== REQUIREMENT ==
All records below are to be transcribed exactly, with every picture left out.

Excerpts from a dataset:
^^^^
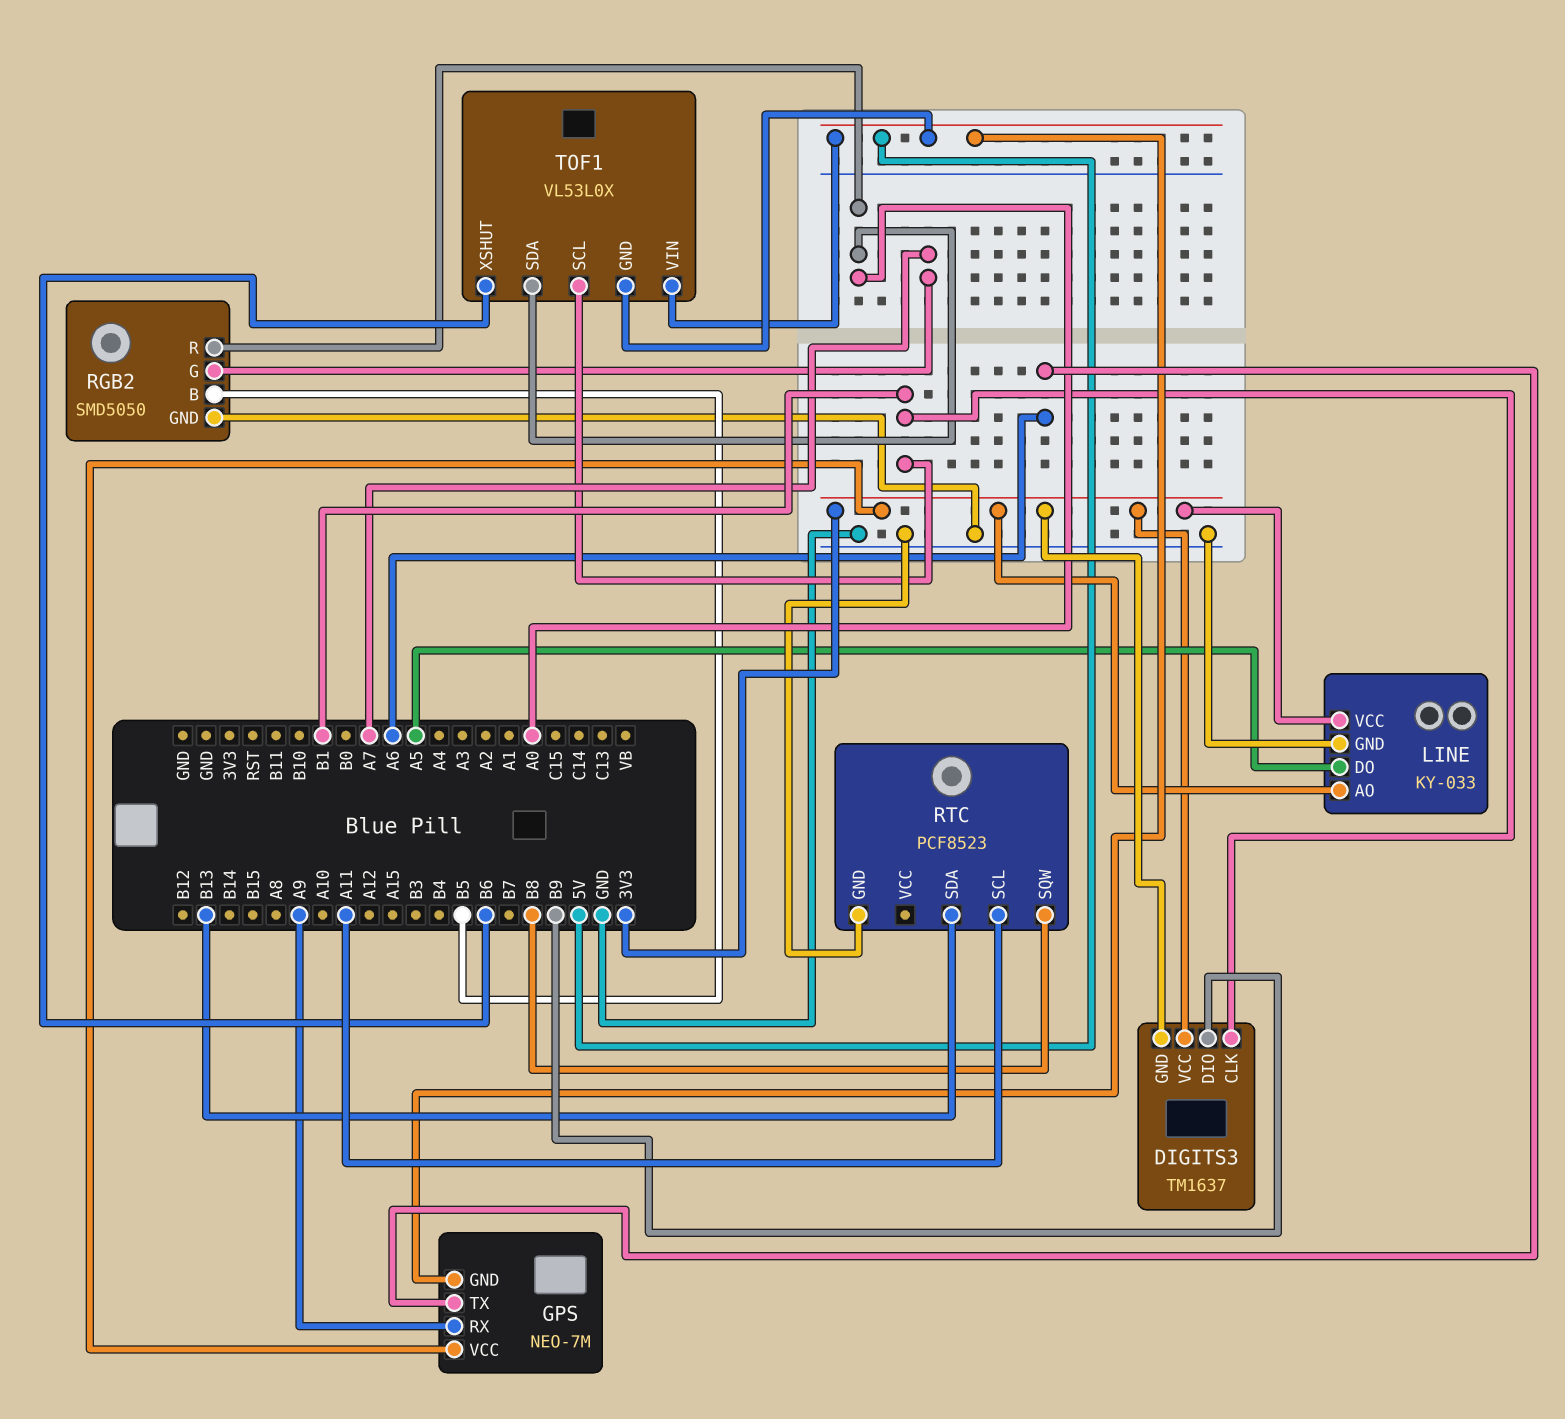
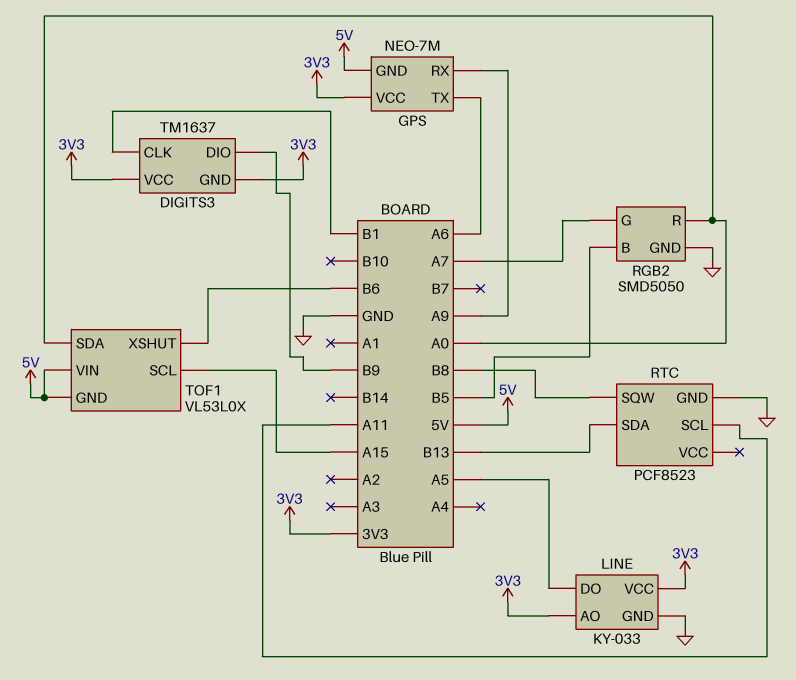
TOF1 pin SCL: B1 -> A15

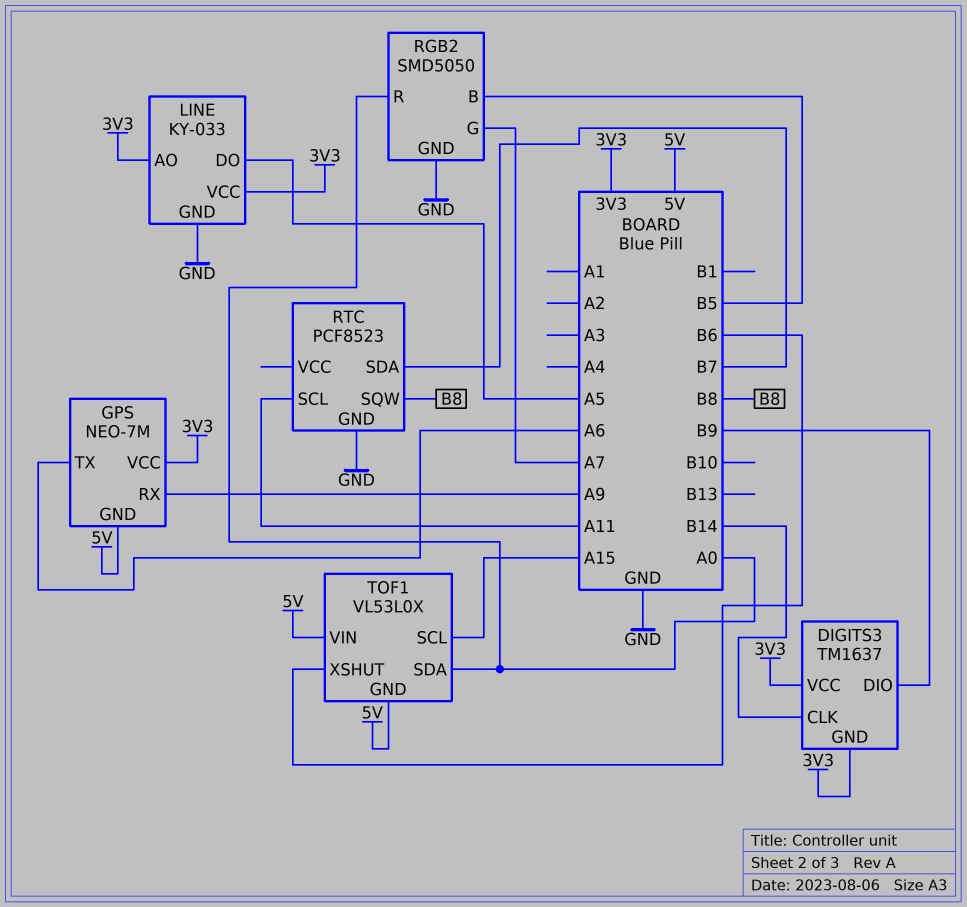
DIGITS3 pin CLK: B1 -> B14
RTC pin SDA: B13 -> B7

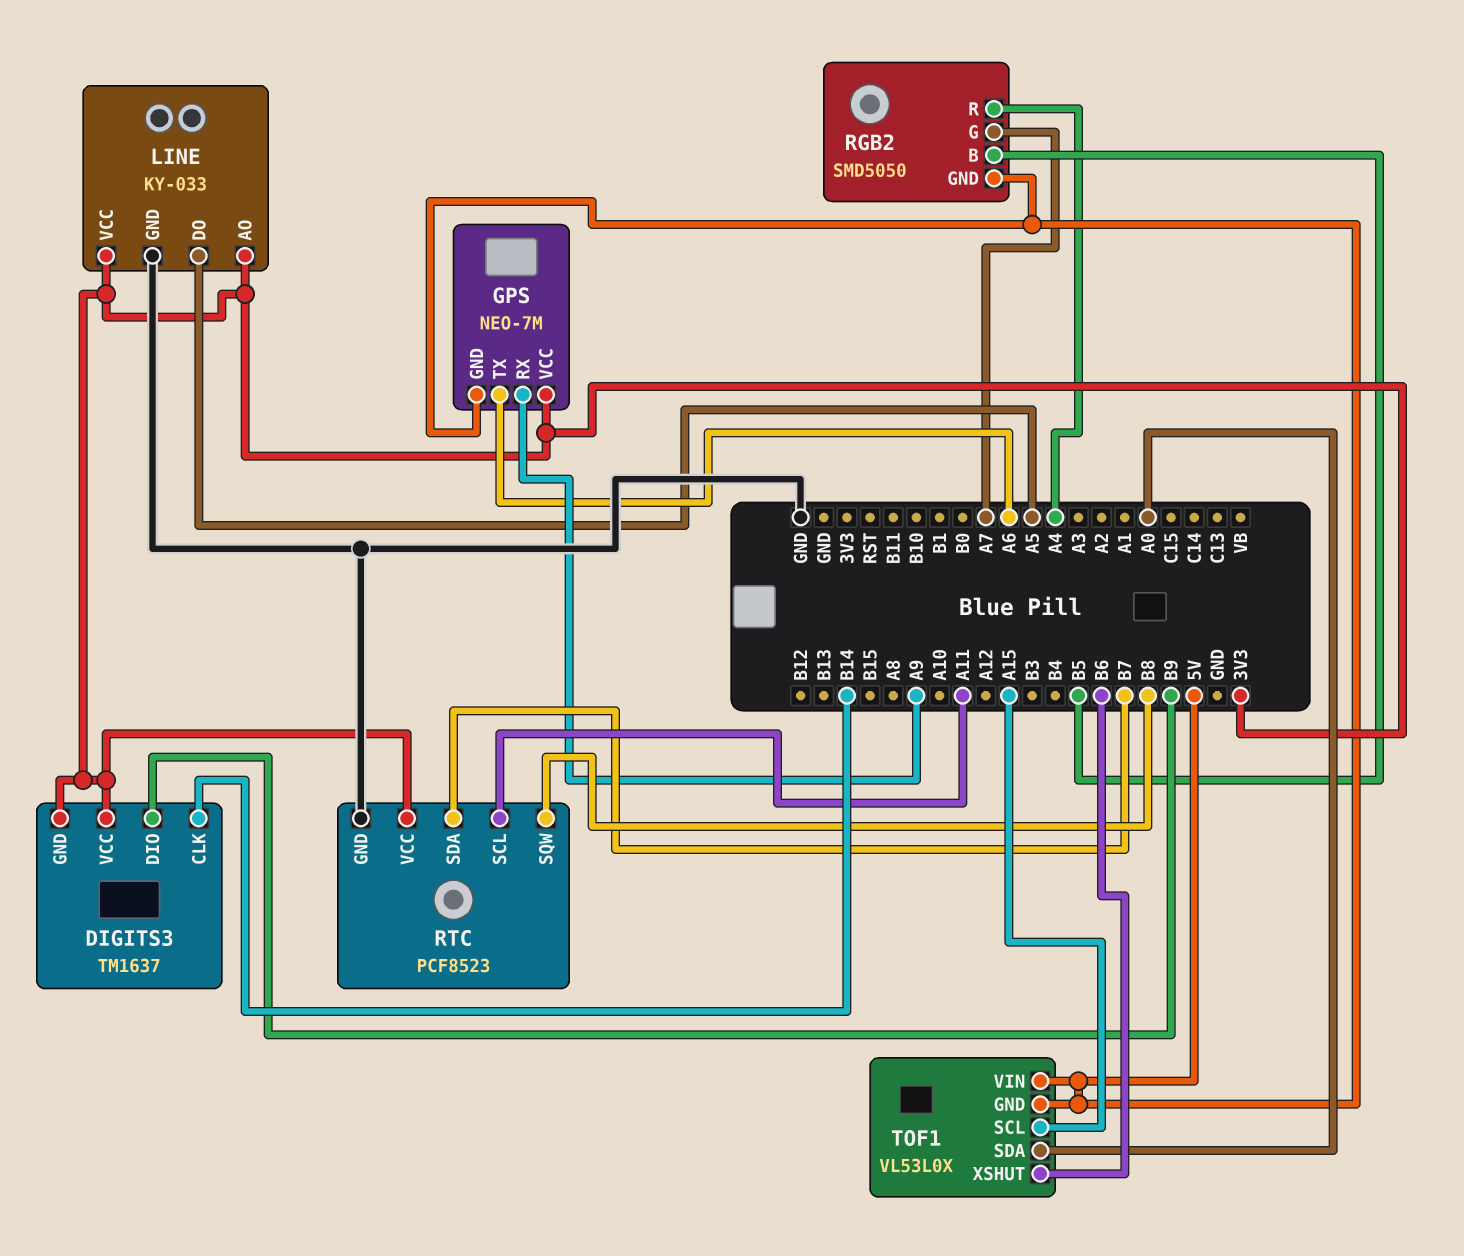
RGB2 pin GND: GND -> 5V
RGB2 pin R: A0 -> A4
RTC pin VCC: none -> 3V3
^^^^
== ANSWER BOX ==
TOF1 pin SCL: B1 -> A15

DIGITS3 pin CLK: B1 -> B14
RTC pin SDA: B13 -> B7

RGB2 pin GND: GND -> 5V
RGB2 pin R: A0 -> A4
RTC pin VCC: none -> 3V3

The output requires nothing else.